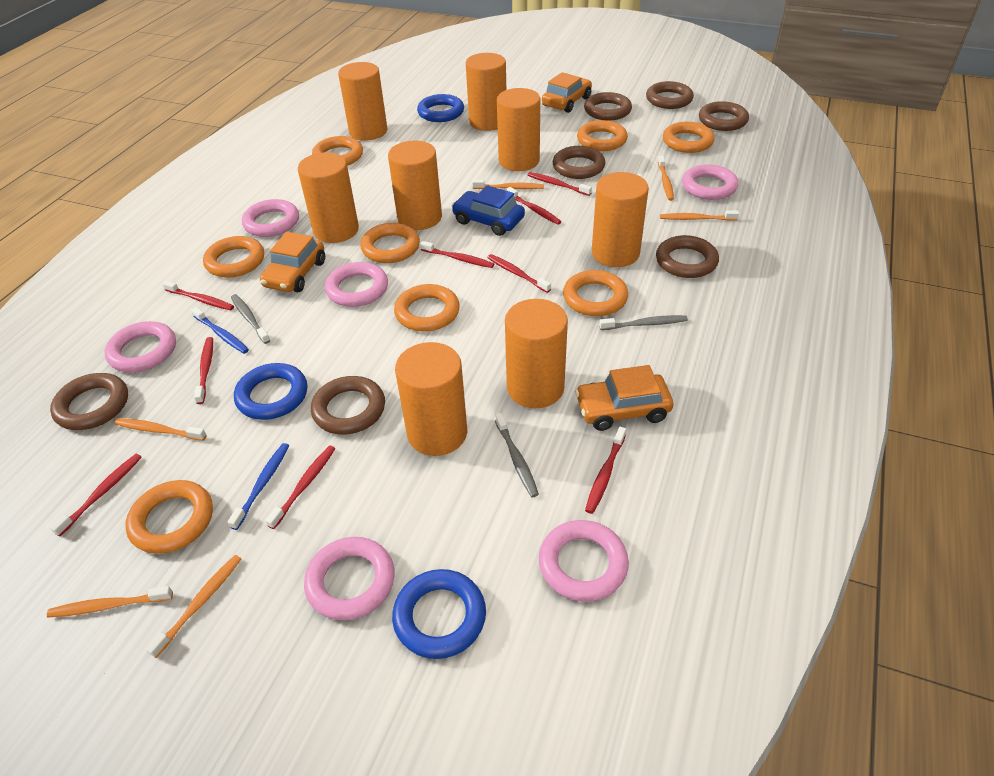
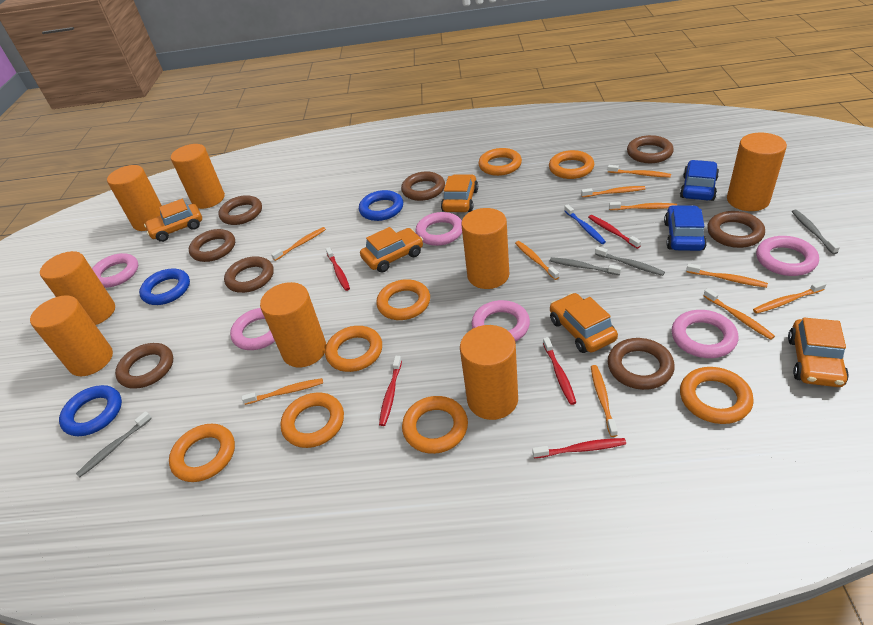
blue car: 1 -> 2
blue toothbrush: 2 -> 1
brown ring: 7 -> 8
grey toothbrush: 3 -> 4
orange car: 3 -> 5
orange toothbrush: 6 -> 10
red toothbrush: 9 -> 5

++++++

Assignment
Please copy the preceding records exactly and omit the images.

Task result
blue car: 1 -> 2
blue toothbrush: 2 -> 1
brown ring: 7 -> 8
grey toothbrush: 3 -> 4
orange car: 3 -> 5
orange toothbrush: 6 -> 10
red toothbrush: 9 -> 5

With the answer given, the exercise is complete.